Start of EXTRACTED ENTRIES

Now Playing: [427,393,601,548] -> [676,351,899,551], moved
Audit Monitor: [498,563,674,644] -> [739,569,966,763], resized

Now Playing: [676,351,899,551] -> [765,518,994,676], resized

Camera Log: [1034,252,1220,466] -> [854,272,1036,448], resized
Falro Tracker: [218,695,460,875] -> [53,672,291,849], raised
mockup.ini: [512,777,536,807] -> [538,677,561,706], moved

End of EXTRACTED ENTRIES
Start of EXTRACTED ENTRIES

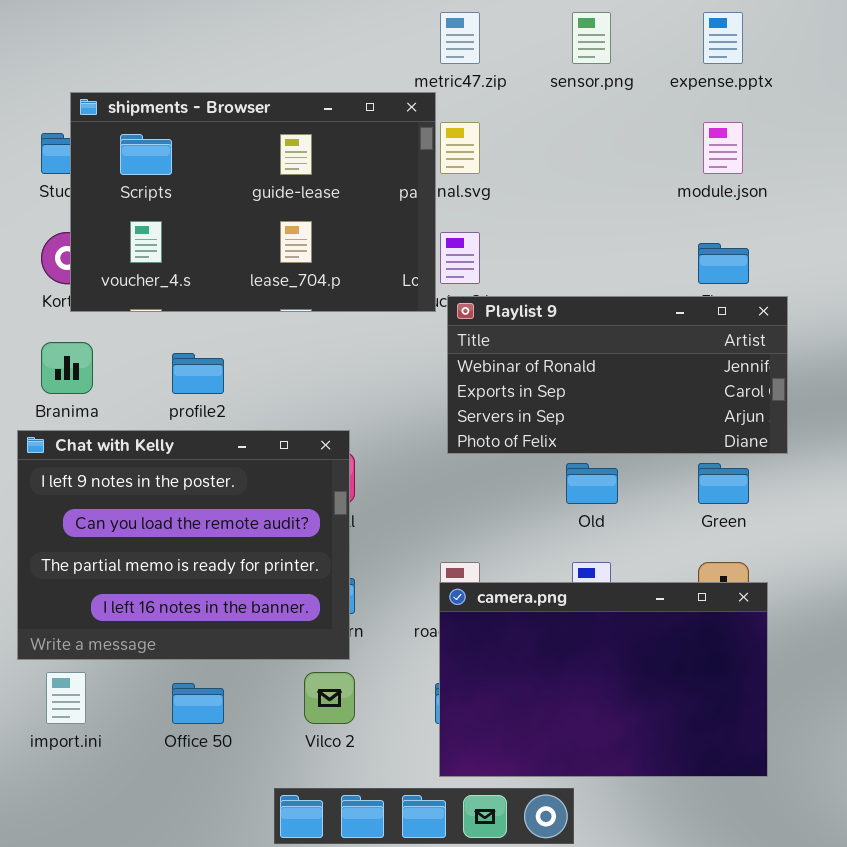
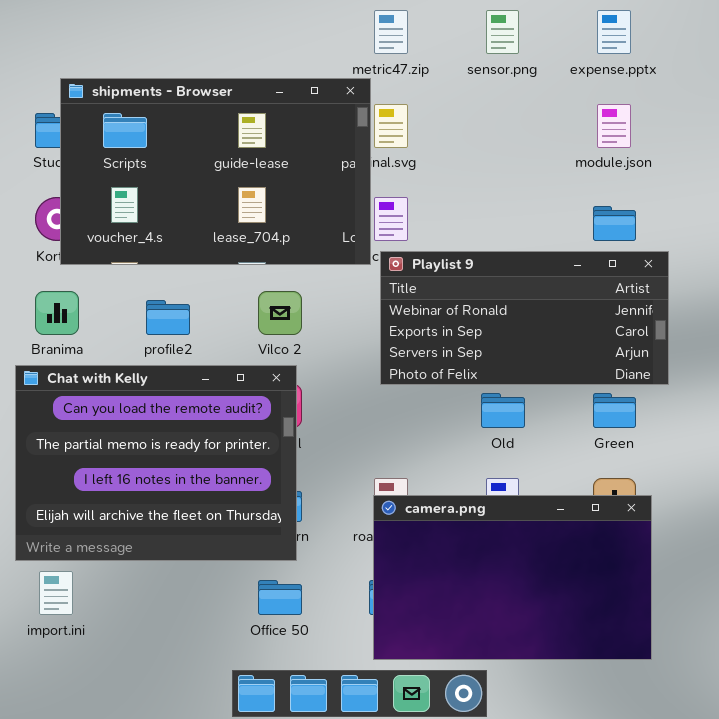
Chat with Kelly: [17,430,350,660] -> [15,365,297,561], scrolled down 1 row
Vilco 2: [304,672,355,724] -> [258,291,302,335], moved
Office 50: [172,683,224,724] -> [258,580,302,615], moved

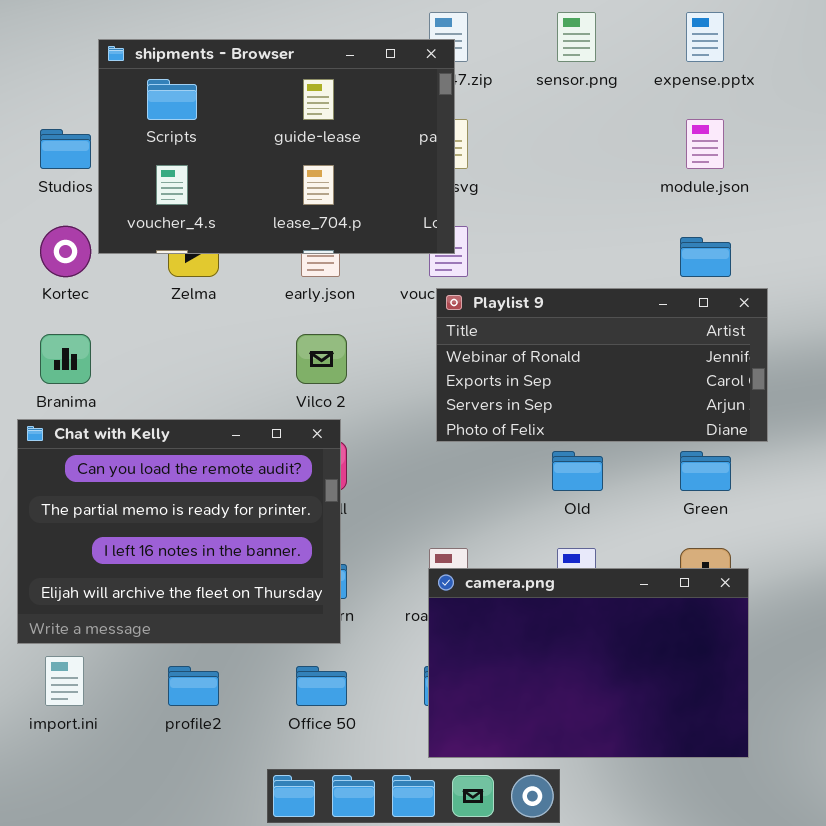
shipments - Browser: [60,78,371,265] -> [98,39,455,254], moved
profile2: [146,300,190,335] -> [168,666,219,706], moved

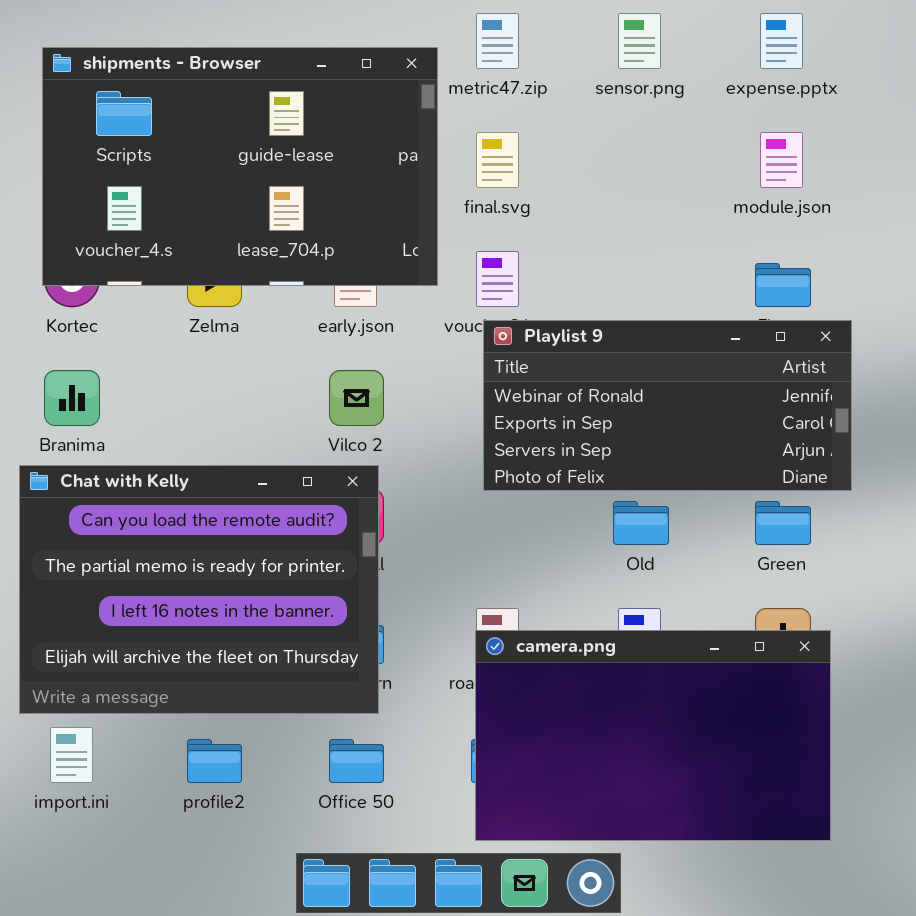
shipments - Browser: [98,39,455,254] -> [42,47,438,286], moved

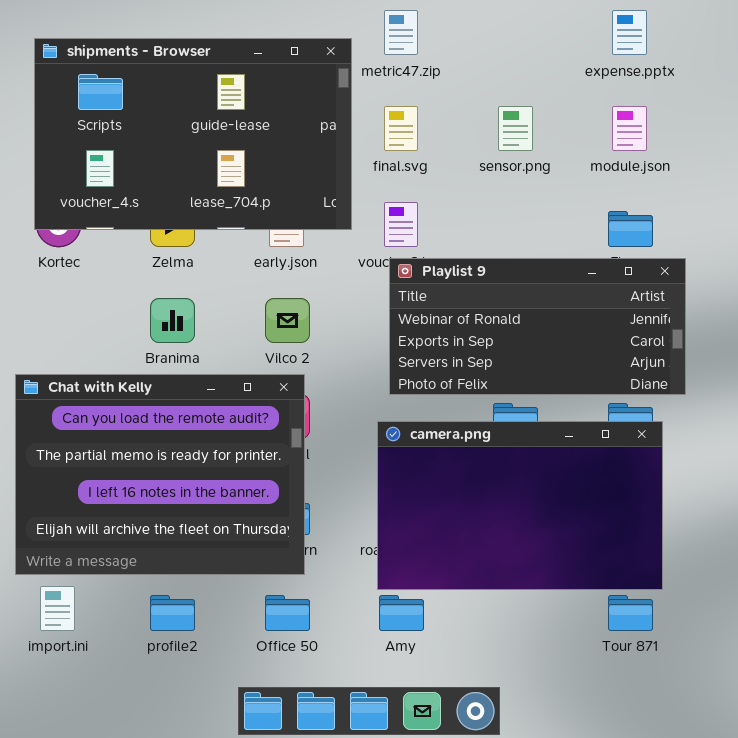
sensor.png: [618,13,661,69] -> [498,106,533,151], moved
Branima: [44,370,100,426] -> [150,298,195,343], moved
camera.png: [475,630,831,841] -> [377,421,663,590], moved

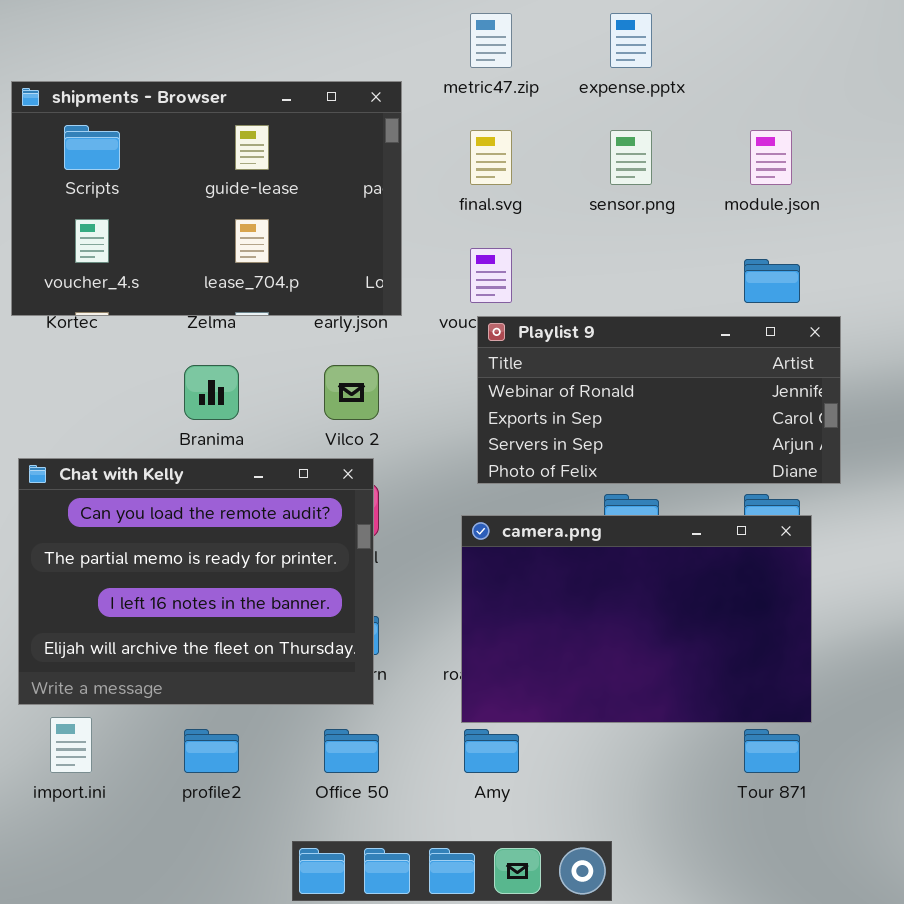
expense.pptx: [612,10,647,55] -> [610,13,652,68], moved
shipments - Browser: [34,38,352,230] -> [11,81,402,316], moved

End of EXTRACTED ENTRIES

▸ **ACTIVITY**
Output exactly those lines of the data above that run from the line with "sensor.png: [618,13,661,69] ->" up to and including the line with "shipments - Browser: [34,38,352,230]". No pictures go in.

▸ **ANSWER SPACE**
sensor.png: [618,13,661,69] -> [498,106,533,151], moved
Branima: [44,370,100,426] -> [150,298,195,343], moved
camera.png: [475,630,831,841] -> [377,421,663,590], moved

expense.pptx: [612,10,647,55] -> [610,13,652,68], moved
shipments - Browser: [34,38,352,230] -> [11,81,402,316], moved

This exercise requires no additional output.